DATASET RECORDS
===============
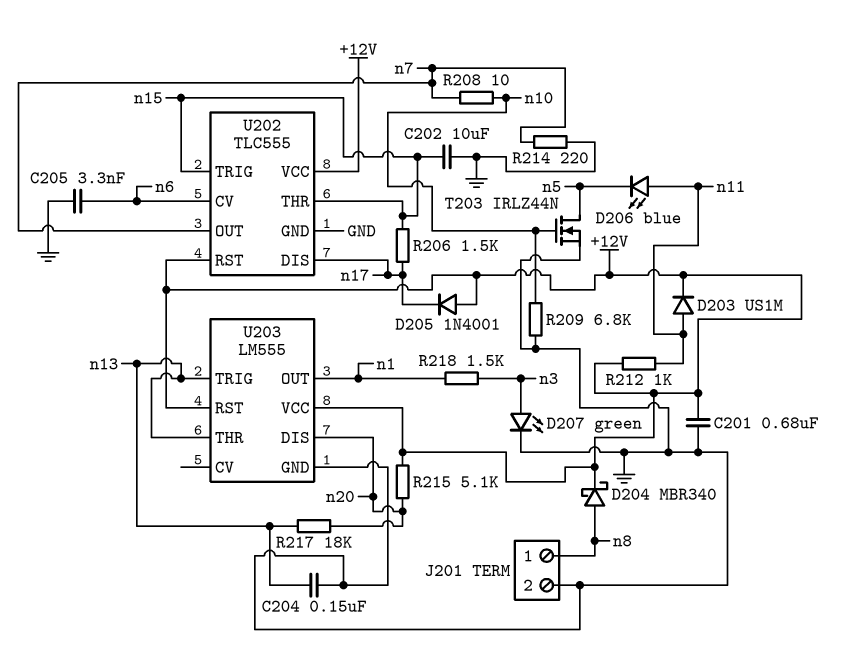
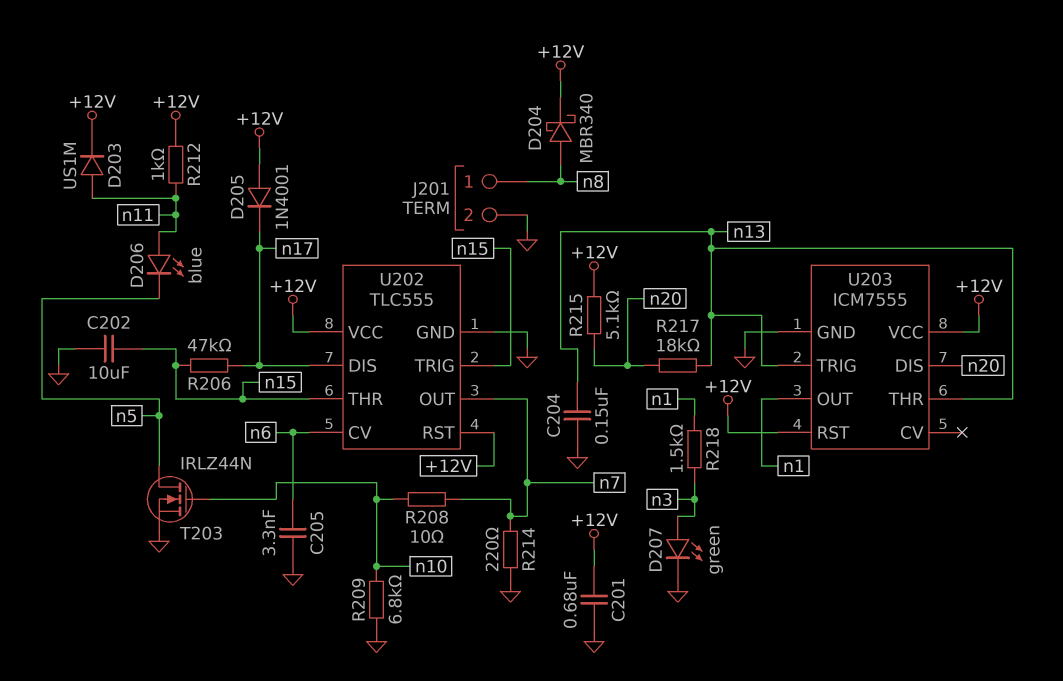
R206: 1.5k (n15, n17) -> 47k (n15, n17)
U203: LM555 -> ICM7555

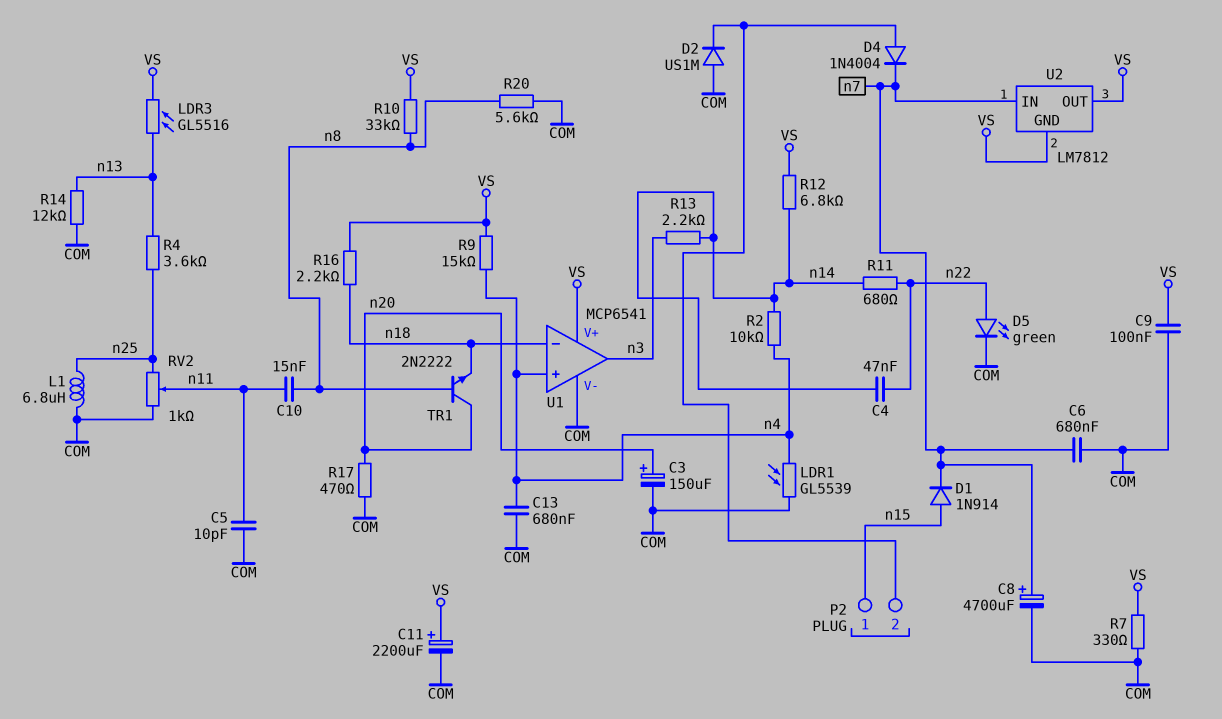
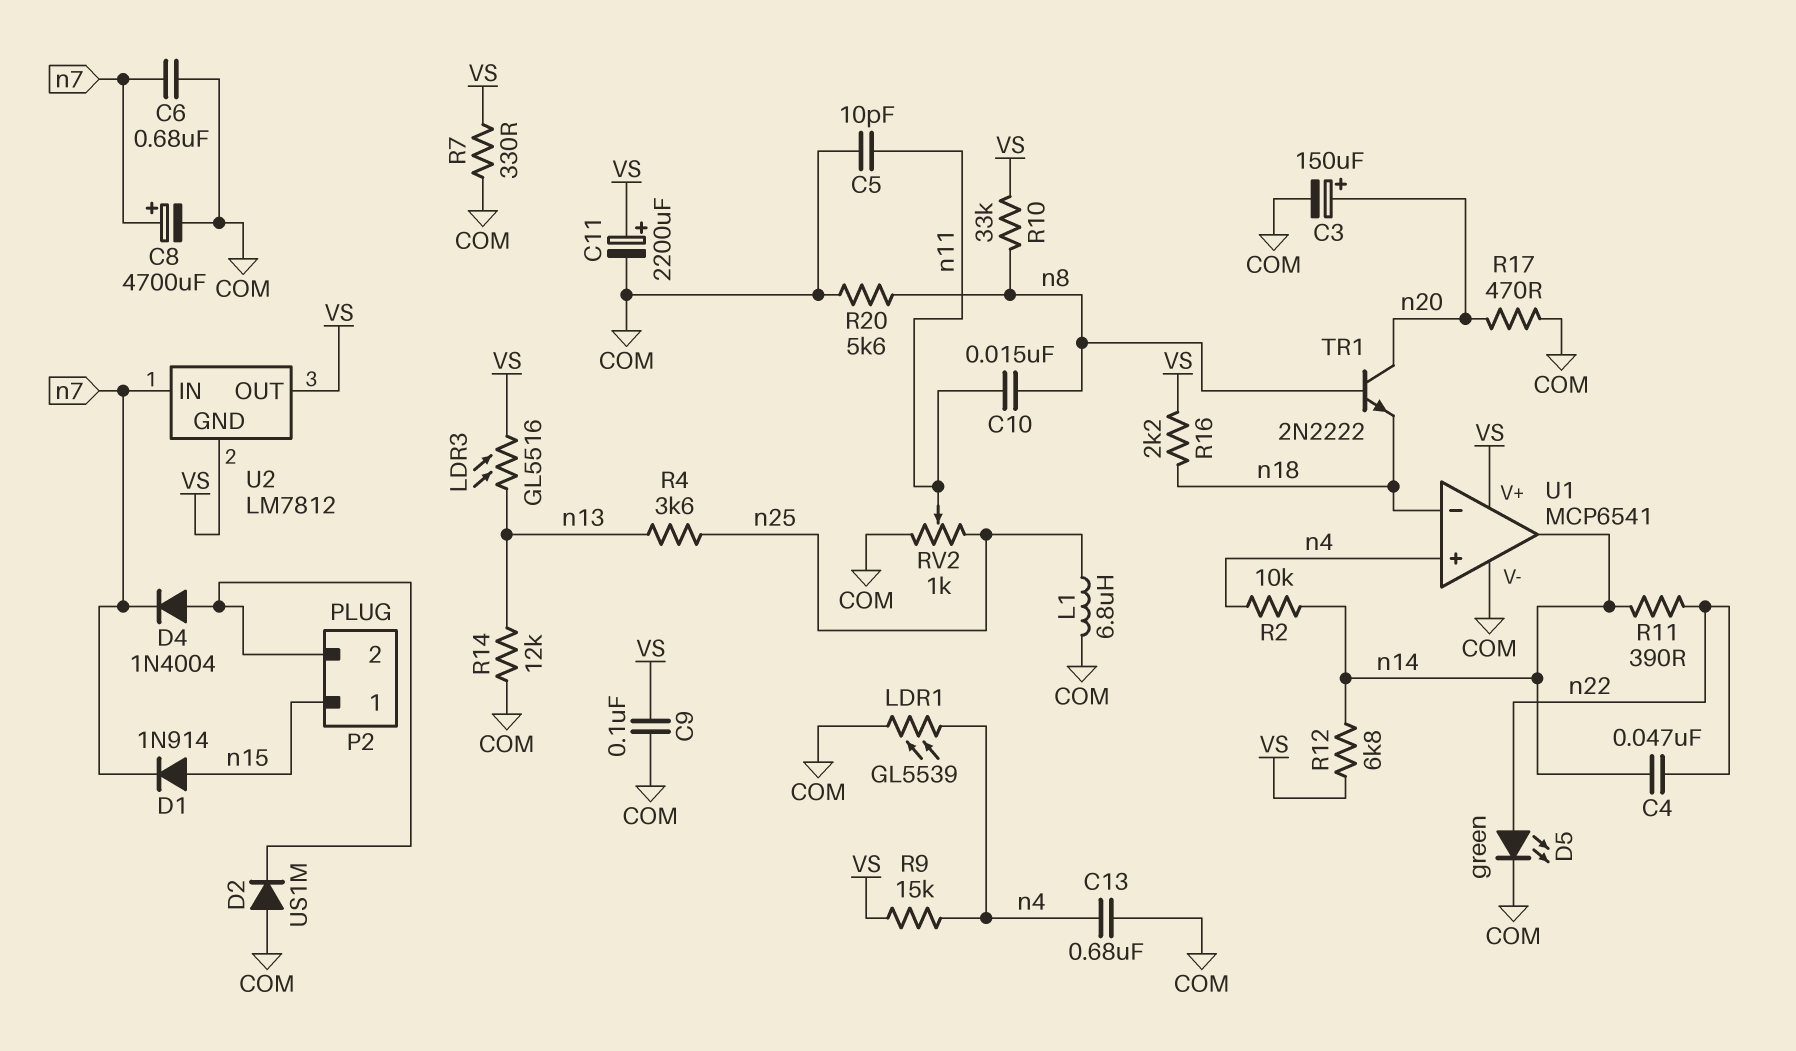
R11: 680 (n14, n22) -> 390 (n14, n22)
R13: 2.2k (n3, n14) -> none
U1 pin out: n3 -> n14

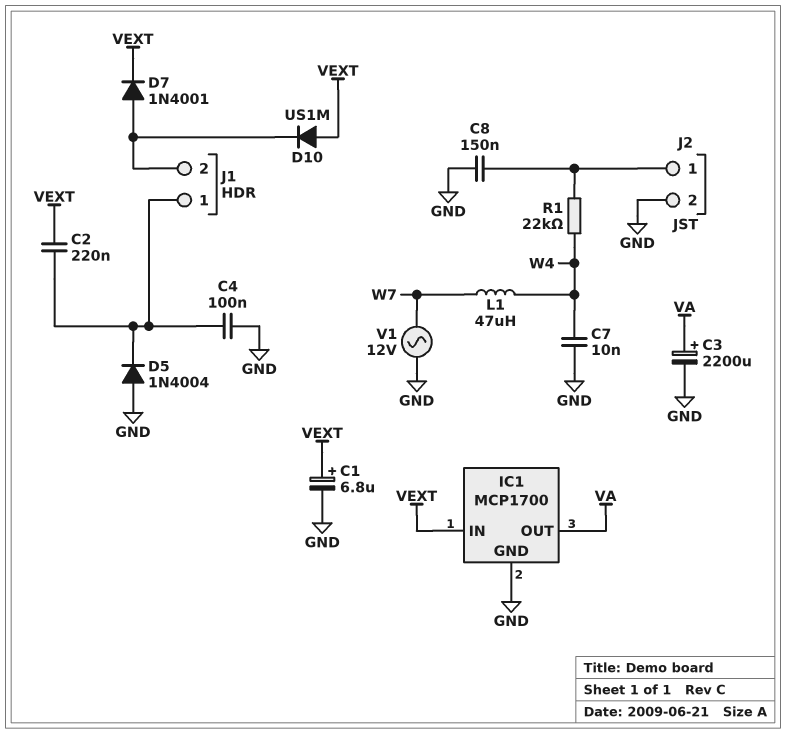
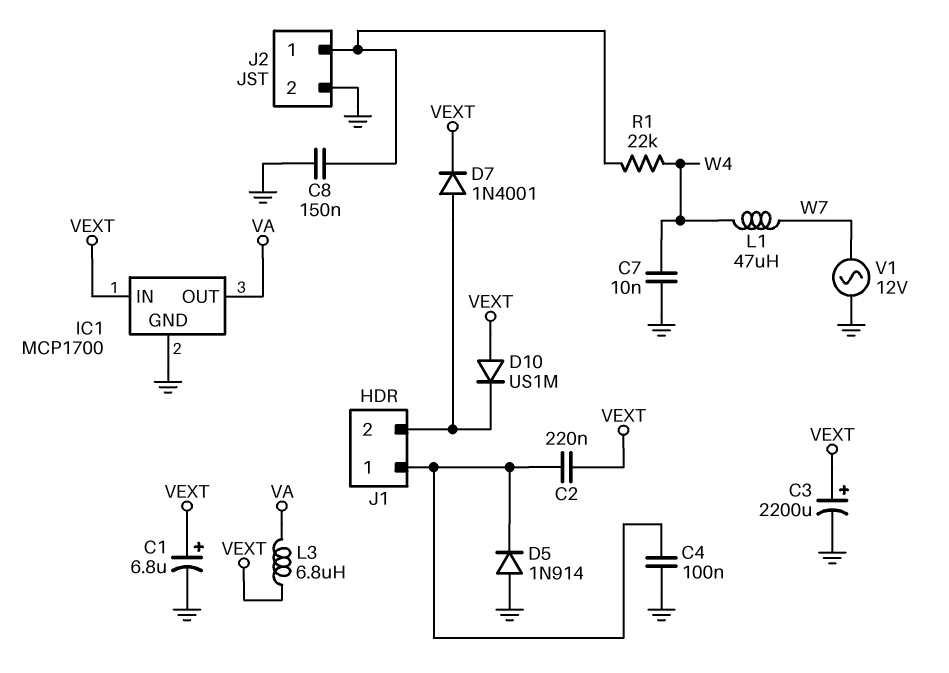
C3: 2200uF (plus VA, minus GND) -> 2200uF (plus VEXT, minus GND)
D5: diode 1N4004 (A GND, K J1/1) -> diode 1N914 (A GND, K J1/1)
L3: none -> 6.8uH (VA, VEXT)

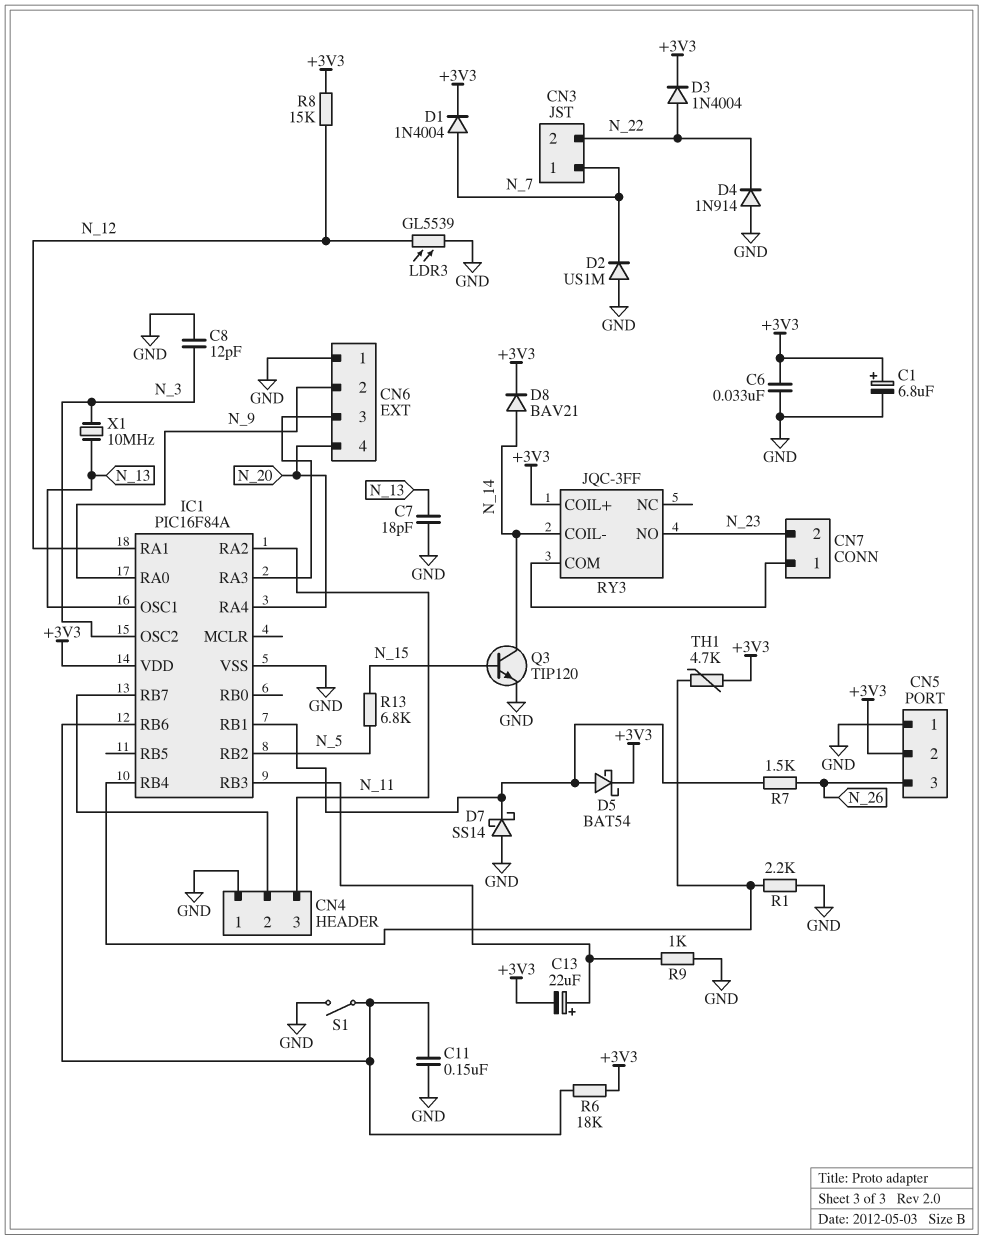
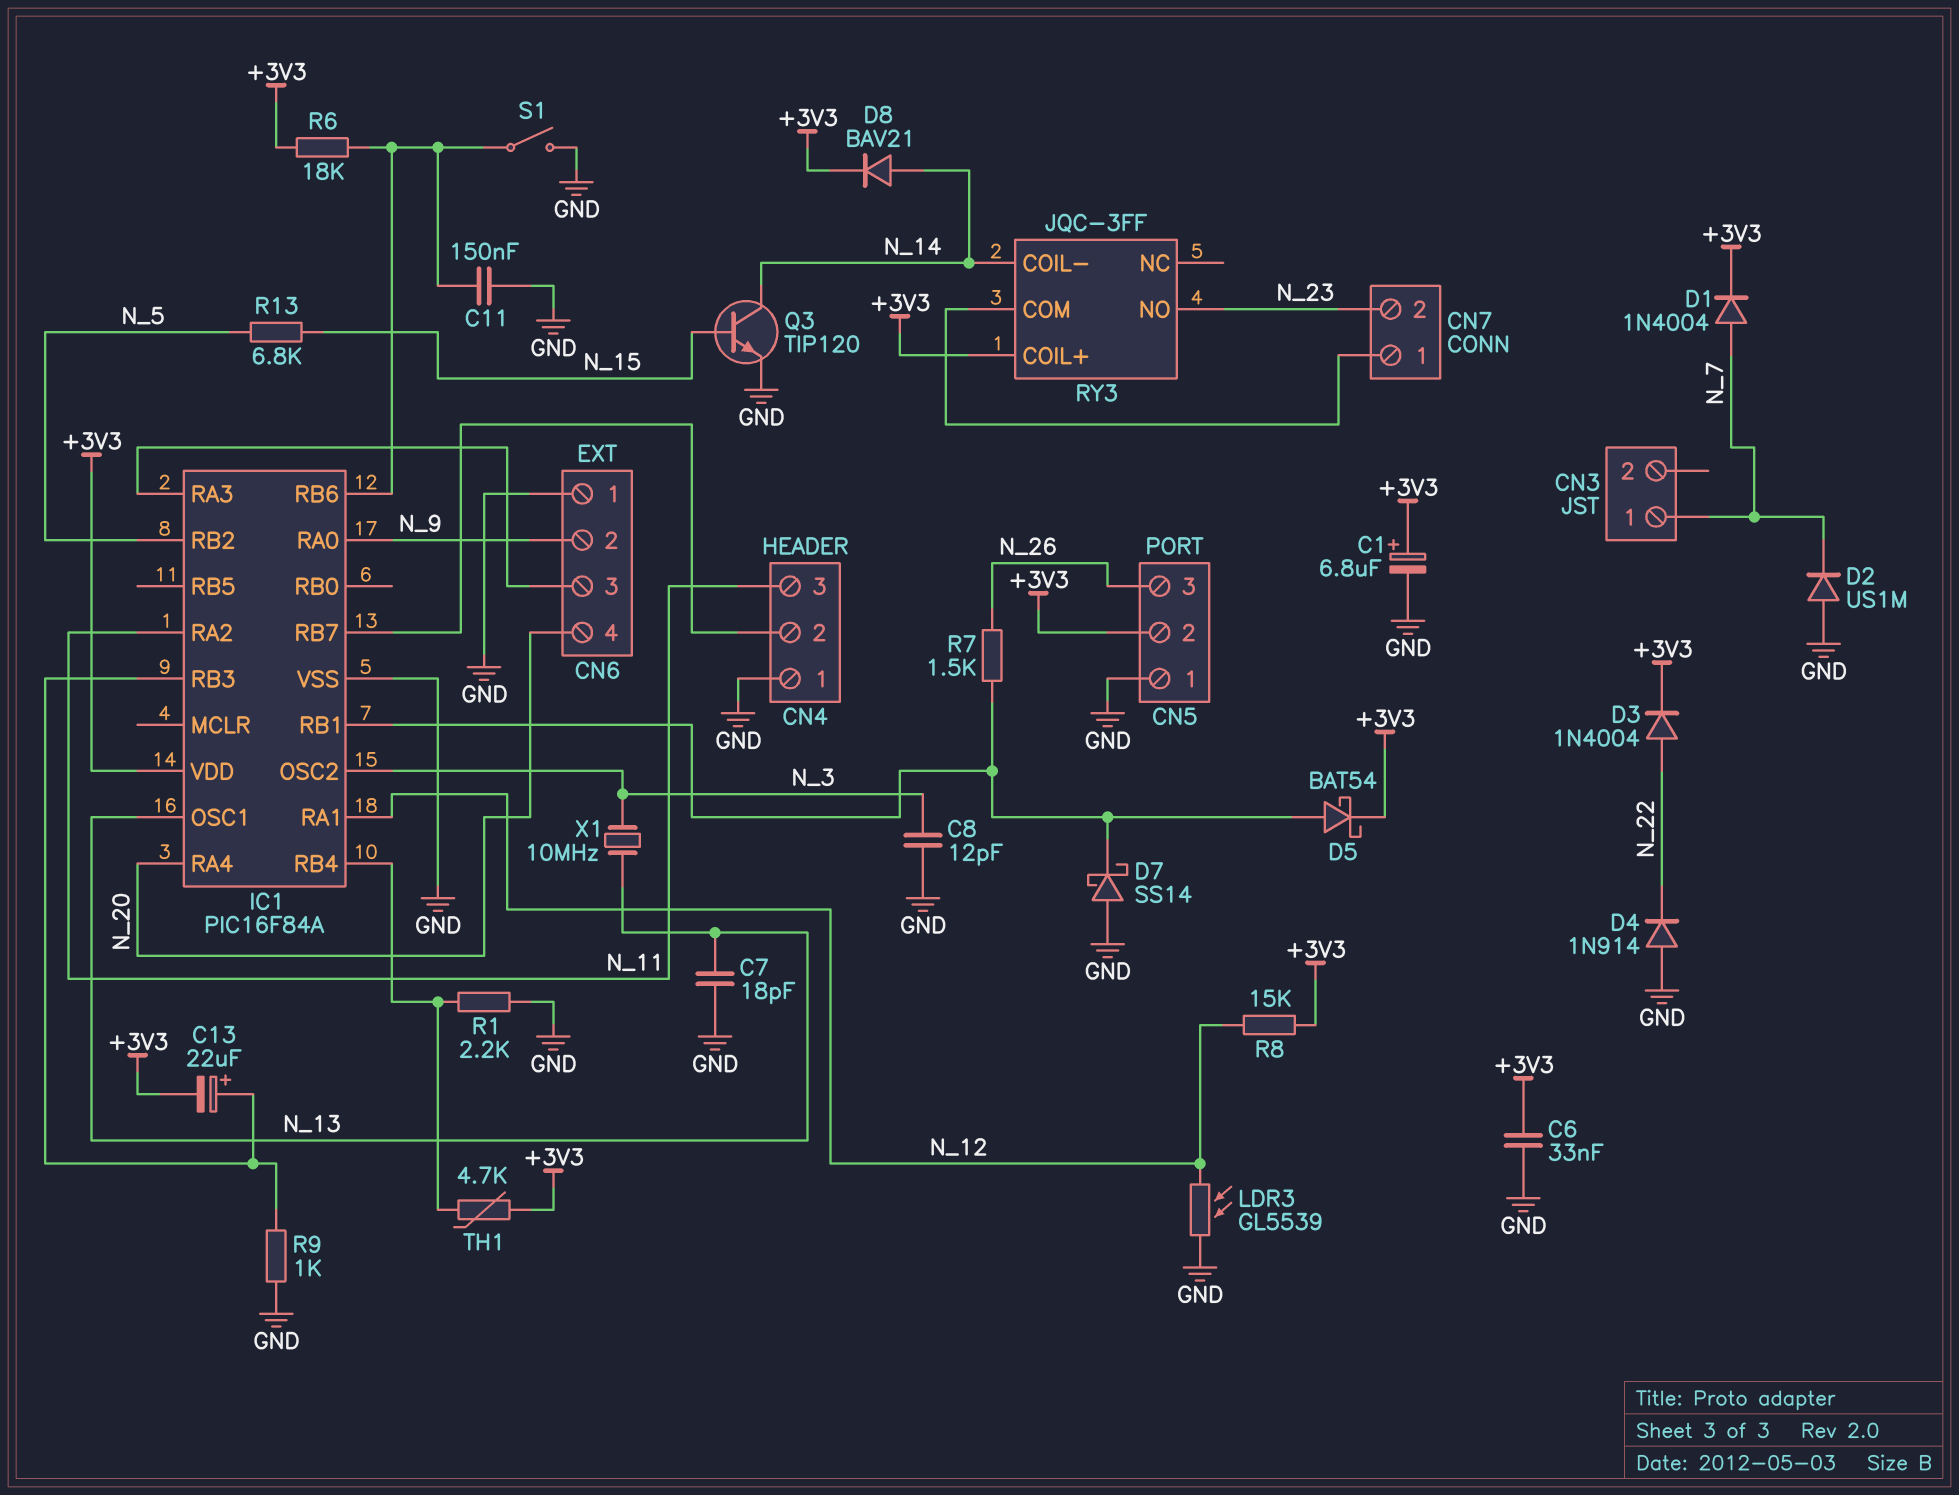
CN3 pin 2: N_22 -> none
===============
WHAT TO WORK ON
Your copy should start at the line with "R11: 680 (n14, n22) -> 390 (n14, n22)", stop at the last line of the listing above, match exactly, and contain no pictures.

WRITTEN RESPONSE
R11: 680 (n14, n22) -> 390 (n14, n22)
R13: 2.2k (n3, n14) -> none
U1 pin out: n3 -> n14

C3: 2200uF (plus VA, minus GND) -> 2200uF (plus VEXT, minus GND)
D5: diode 1N4004 (A GND, K J1/1) -> diode 1N914 (A GND, K J1/1)
L3: none -> 6.8uH (VA, VEXT)

CN3 pin 2: N_22 -> none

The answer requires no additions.